• [EXERCISE BRIEF]: Copy out exactly the lines that begin with the one containing "added: tort/różowy <558,251,693,374>" and continue until the last line of the material.

• [DATA]:
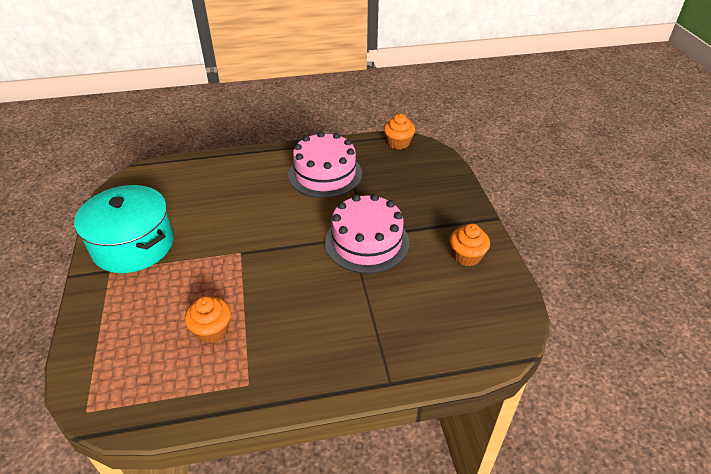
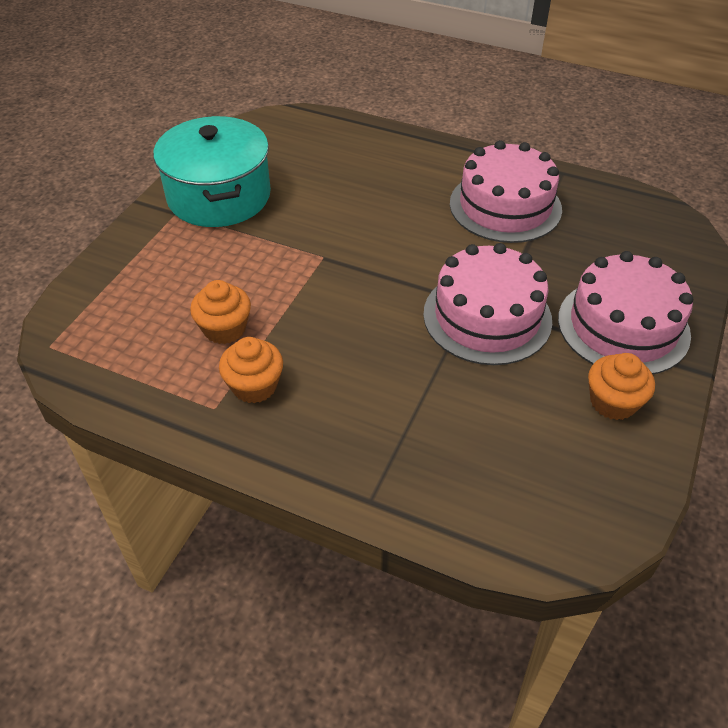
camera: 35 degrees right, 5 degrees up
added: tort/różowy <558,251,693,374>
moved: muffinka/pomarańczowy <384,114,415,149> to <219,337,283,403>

• [ANSWER SECTION]:
added: tort/różowy <558,251,693,374>
moved: muffinka/pomarańczowy <384,114,415,149> to <219,337,283,403>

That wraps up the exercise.